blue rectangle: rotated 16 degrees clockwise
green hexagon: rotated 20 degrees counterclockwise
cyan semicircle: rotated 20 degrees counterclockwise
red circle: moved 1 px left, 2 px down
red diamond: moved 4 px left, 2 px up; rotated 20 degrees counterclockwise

:::

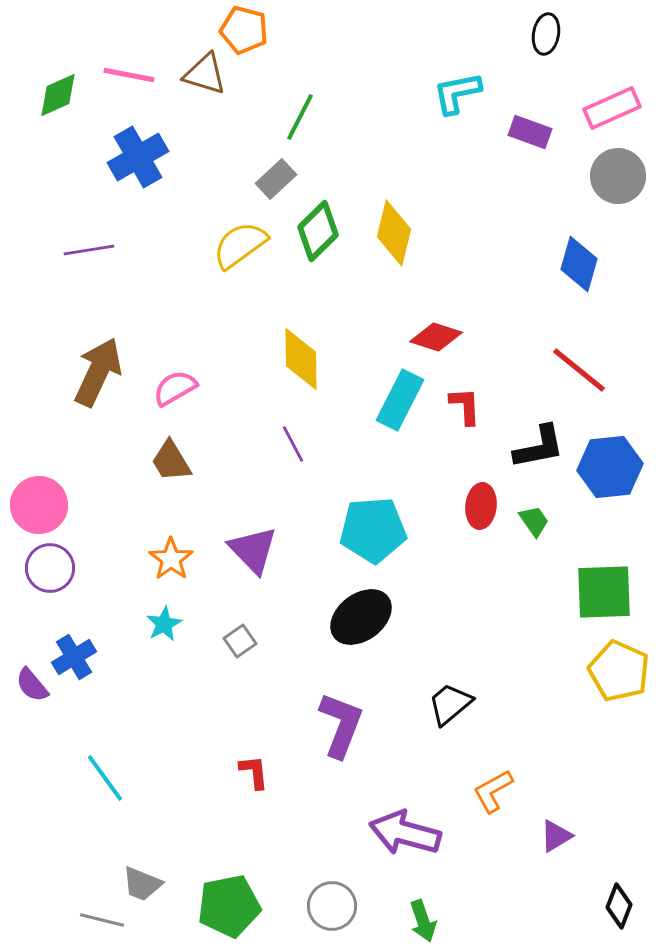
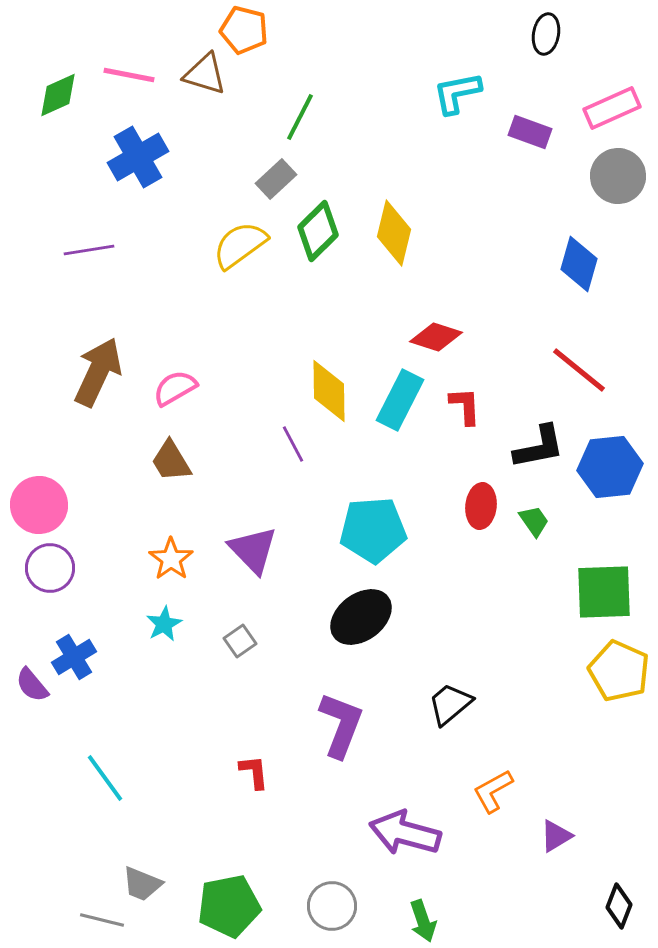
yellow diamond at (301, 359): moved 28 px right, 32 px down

:::

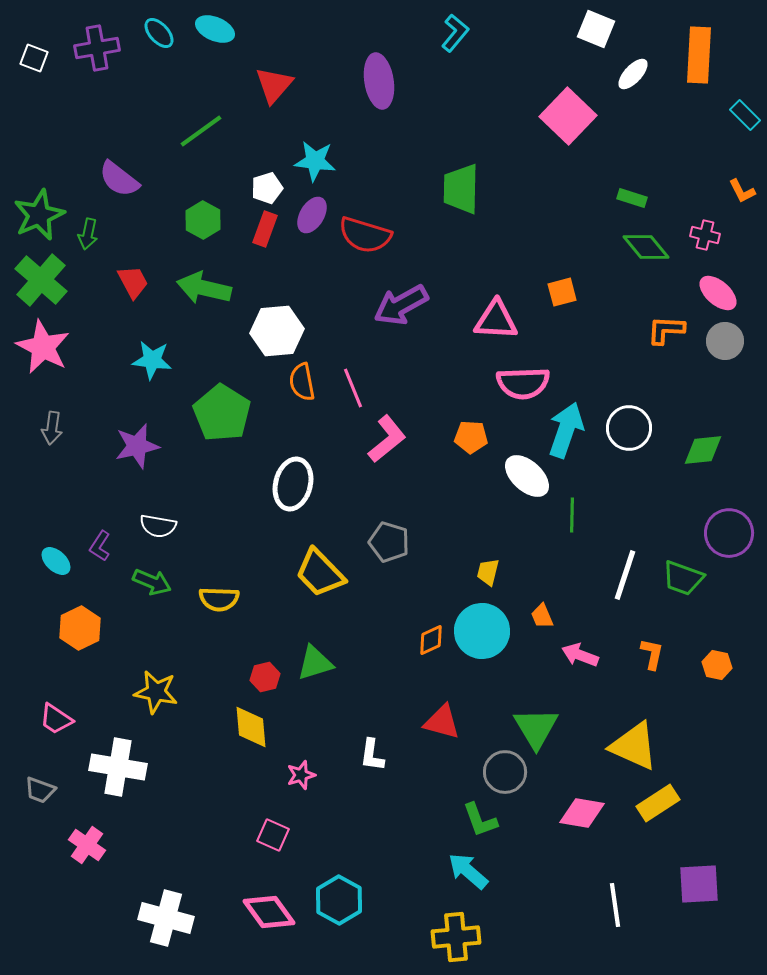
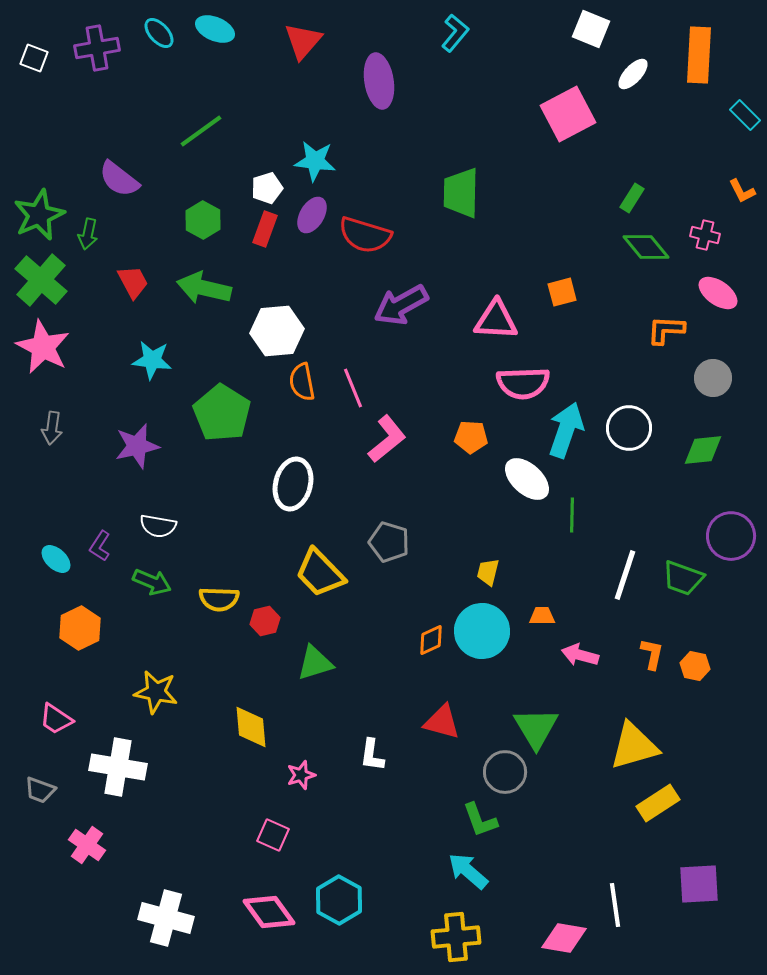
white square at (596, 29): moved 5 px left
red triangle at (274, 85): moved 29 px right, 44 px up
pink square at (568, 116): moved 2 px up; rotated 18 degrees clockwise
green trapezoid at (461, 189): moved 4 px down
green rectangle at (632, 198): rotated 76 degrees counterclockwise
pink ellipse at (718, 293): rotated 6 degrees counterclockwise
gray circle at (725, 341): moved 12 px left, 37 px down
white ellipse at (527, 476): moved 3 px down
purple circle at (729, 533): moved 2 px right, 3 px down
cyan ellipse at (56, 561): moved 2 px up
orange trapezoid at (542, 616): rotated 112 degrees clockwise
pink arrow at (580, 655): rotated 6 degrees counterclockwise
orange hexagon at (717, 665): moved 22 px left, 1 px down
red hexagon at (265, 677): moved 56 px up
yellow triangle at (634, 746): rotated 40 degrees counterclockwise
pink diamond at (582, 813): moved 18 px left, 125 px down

:::

▶ _TASK GOAL_: Using the entries above, output exactly the lines between the line holding "blue rectangle: rotated 16 degrees clockwise" and the line holding "red diamond: moved", end lines included, and nothing more.

▶ _WRITTEN REPLY_:
blue rectangle: rotated 16 degrees clockwise
green hexagon: rotated 20 degrees counterclockwise
cyan semicircle: rotated 20 degrees counterclockwise
red circle: moved 1 px left, 2 px down
red diamond: moved 4 px left, 2 px up; rotated 20 degrees counterclockwise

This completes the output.